### TASK TO COMPLETE
Repeat every entry word for word, but leave the images out of your copy.
START RECORDS PROVIDED
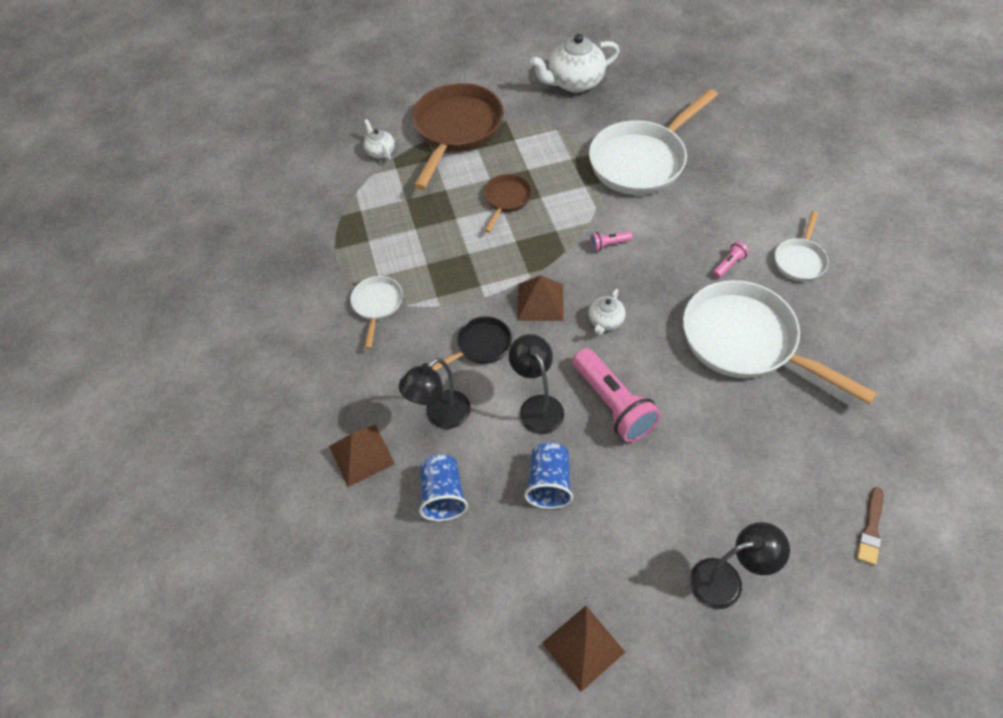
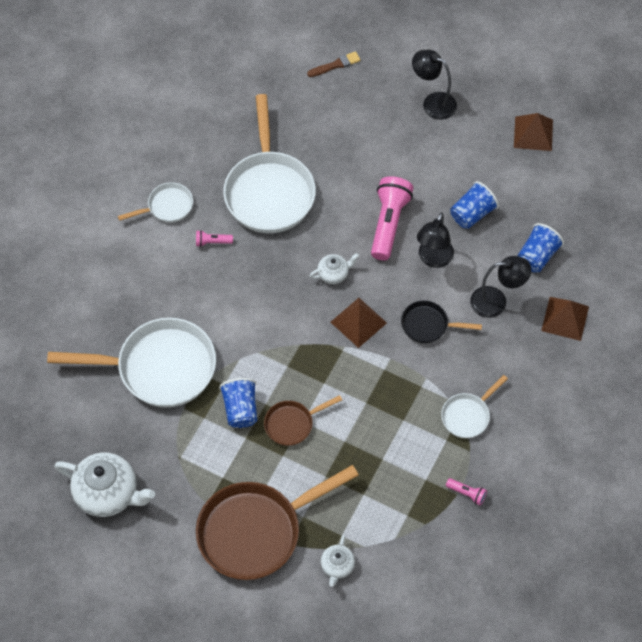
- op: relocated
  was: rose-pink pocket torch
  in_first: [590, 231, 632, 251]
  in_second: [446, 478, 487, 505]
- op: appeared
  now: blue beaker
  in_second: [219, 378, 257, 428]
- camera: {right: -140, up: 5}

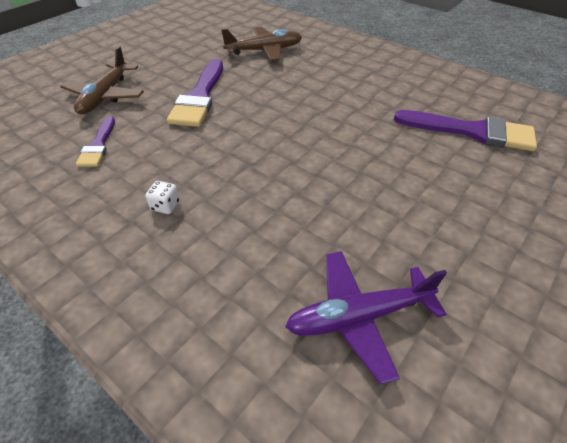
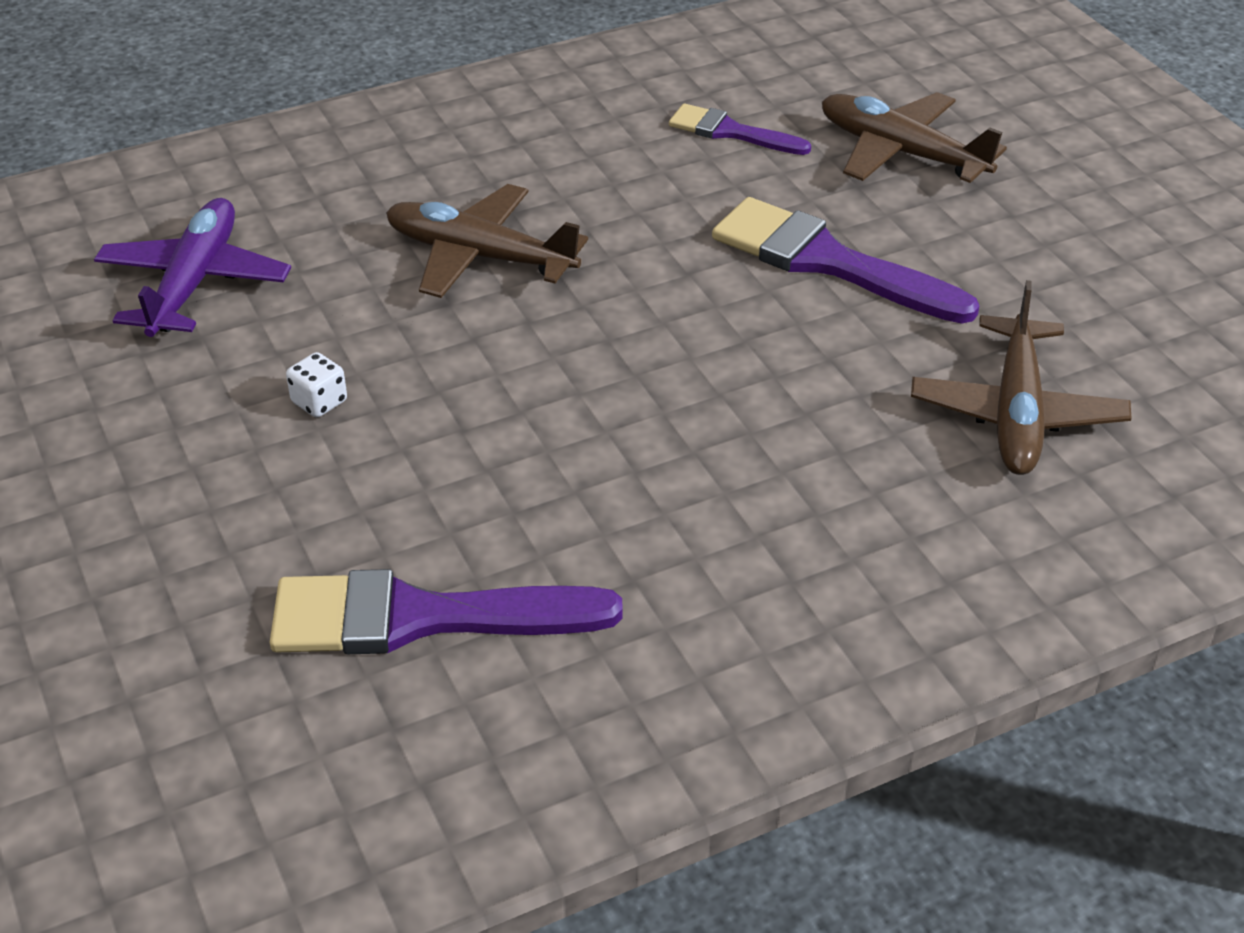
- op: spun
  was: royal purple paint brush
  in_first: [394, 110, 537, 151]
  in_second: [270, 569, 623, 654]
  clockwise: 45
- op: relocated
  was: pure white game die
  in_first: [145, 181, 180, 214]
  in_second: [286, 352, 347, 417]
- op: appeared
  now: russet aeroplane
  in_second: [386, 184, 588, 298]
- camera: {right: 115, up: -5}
END RECORDS PROVIDED
### SOLUTION
- op: relocated
  was: rose-pink pocket torch
  in_first: [590, 231, 632, 251]
  in_second: [446, 478, 487, 505]
- op: appeared
  now: blue beaker
  in_second: [219, 378, 257, 428]
- camera: {right: -140, up: 5}

- op: spun
  was: royal purple paint brush
  in_first: [394, 110, 537, 151]
  in_second: [270, 569, 623, 654]
  clockwise: 45
- op: relocated
  was: pure white game die
  in_first: [145, 181, 180, 214]
  in_second: [286, 352, 347, 417]
- op: appeared
  now: russet aeroplane
  in_second: [386, 184, 588, 298]
- camera: {right: 115, up: -5}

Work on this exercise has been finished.